Data entries
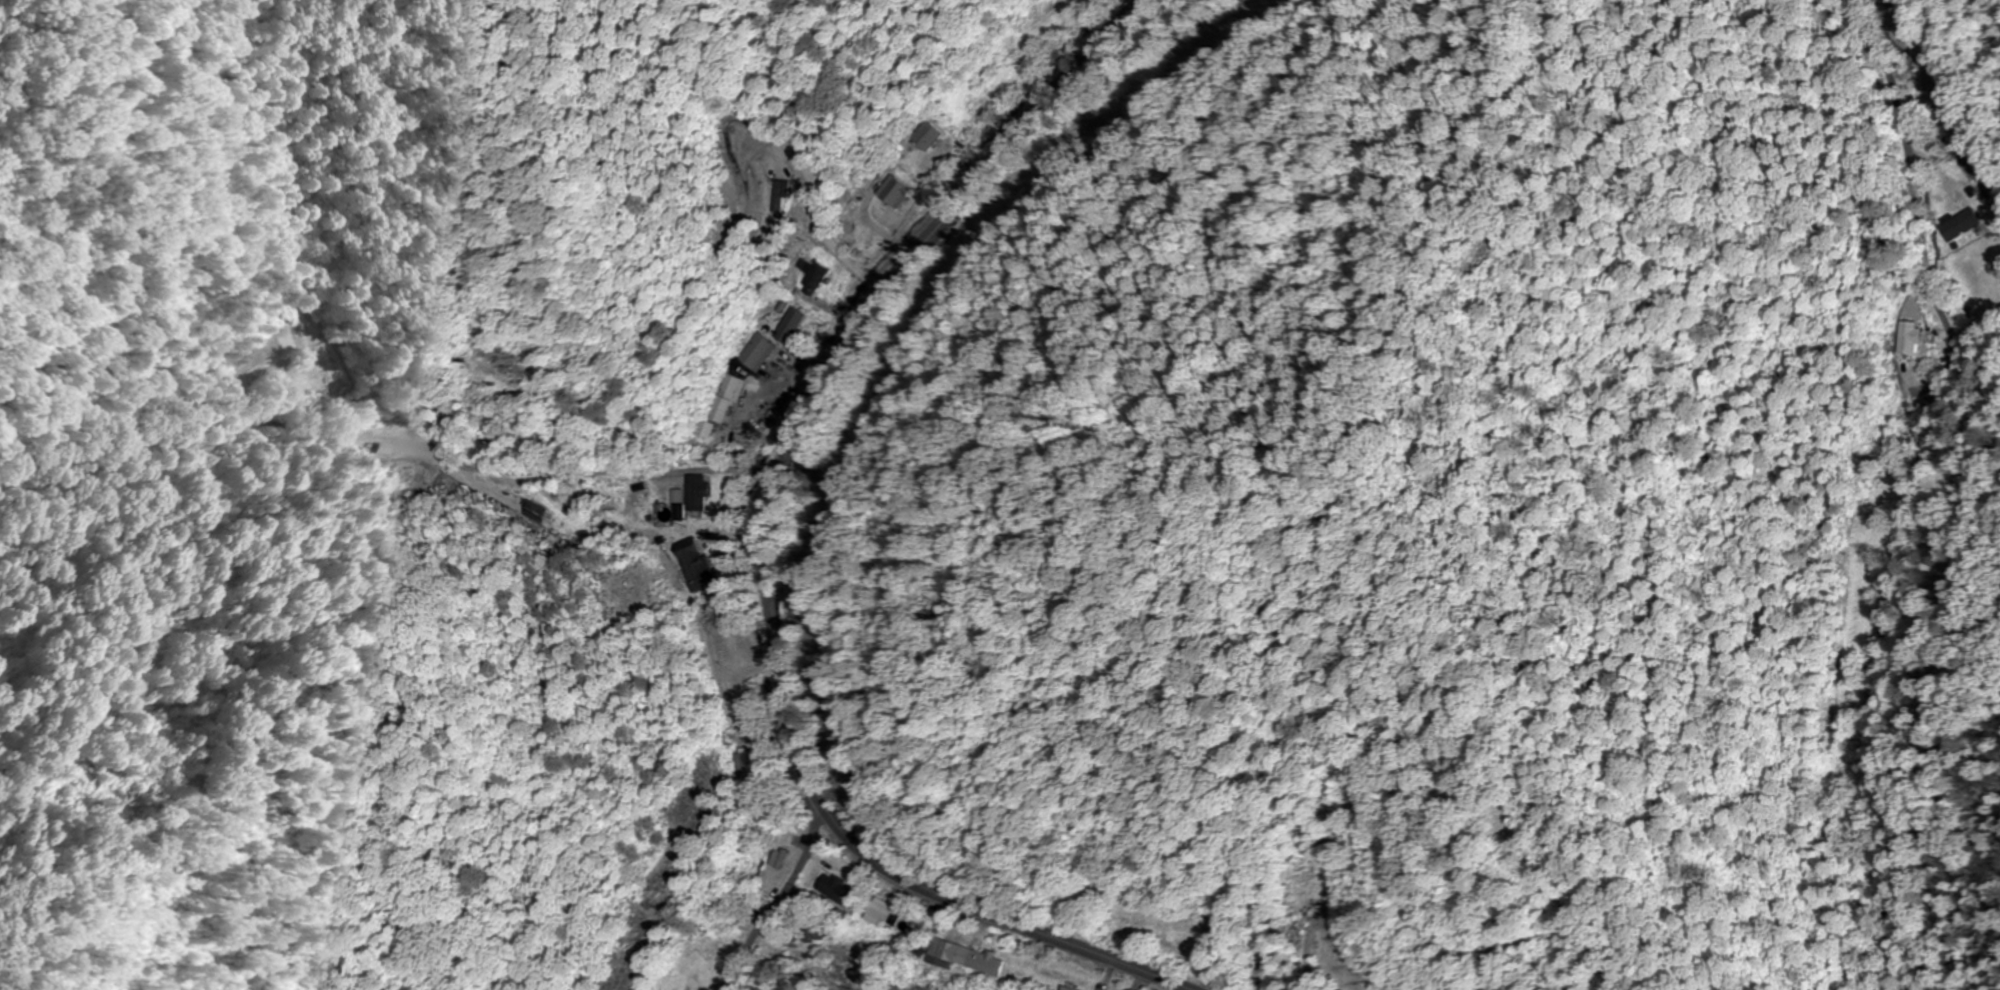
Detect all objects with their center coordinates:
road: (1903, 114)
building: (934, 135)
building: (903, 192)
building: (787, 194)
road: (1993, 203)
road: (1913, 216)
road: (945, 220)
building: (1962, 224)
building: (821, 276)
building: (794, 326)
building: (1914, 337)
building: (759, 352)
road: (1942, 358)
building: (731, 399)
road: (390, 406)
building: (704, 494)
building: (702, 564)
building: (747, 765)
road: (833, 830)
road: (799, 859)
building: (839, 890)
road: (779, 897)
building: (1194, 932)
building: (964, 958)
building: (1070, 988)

* DIRECTIVE: Copy each line above exactly, with no images.

* PROBLEM SOLUTION:
Detect all objects with their center coordinates:
road: (1903, 114)
building: (934, 135)
building: (903, 192)
building: (787, 194)
road: (1993, 203)
road: (1913, 216)
road: (945, 220)
building: (1962, 224)
building: (821, 276)
building: (794, 326)
building: (1914, 337)
building: (759, 352)
road: (1942, 358)
building: (731, 399)
road: (390, 406)
building: (704, 494)
building: (702, 564)
building: (747, 765)
road: (833, 830)
road: (799, 859)
building: (839, 890)
road: (779, 897)
building: (1194, 932)
building: (964, 958)
building: (1070, 988)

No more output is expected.